Your instructions: Render the data below from the line with "Find the location of a" up to and including the line with "This screenshot has height=540, width=960. Identify" as a JSON list of strings, one string per line. Leave out blank lines.

☆ ☆ ☆ ☆ ☆ ☆ ☆

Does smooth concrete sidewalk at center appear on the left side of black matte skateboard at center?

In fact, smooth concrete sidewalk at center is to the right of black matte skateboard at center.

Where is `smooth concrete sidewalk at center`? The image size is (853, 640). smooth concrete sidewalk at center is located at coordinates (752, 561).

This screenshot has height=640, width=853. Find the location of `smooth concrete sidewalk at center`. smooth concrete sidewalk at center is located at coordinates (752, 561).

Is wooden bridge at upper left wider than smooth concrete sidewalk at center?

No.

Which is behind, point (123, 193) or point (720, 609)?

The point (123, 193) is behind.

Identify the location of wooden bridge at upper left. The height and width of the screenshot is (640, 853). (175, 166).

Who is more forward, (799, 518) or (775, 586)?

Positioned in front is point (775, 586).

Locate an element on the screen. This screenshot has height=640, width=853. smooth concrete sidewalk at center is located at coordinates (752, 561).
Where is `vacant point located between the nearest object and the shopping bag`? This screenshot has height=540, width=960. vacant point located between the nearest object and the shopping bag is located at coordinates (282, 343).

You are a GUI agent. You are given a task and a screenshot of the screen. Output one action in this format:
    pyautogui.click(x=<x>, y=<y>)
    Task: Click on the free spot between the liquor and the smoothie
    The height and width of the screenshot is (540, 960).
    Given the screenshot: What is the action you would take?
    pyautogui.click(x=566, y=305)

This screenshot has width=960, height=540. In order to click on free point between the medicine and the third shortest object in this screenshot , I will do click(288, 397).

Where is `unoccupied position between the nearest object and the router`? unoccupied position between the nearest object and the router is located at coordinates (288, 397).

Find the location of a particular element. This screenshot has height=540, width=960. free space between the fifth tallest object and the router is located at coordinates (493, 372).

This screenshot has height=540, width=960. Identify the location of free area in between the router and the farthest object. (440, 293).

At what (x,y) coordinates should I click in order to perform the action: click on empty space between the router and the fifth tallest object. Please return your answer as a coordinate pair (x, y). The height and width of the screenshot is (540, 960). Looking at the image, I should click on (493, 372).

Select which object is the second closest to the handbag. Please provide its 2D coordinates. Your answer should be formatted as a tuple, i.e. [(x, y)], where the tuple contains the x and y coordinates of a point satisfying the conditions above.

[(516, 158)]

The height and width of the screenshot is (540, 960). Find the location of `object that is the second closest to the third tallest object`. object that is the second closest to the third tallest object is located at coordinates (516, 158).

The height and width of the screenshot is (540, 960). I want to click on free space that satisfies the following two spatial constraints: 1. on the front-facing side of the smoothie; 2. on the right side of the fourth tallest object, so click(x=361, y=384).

☆ ☆ ☆ ☆ ☆ ☆ ☆

Reply to the exercise:
[
  "Find the location of a particular element. This screenshot has height=540, width=960. free space between the fifth tallest object and the router is located at coordinates (493, 372).",
  "This screenshot has height=540, width=960. Identify the location of free area in between the router and the farthest object. (440, 293)."
]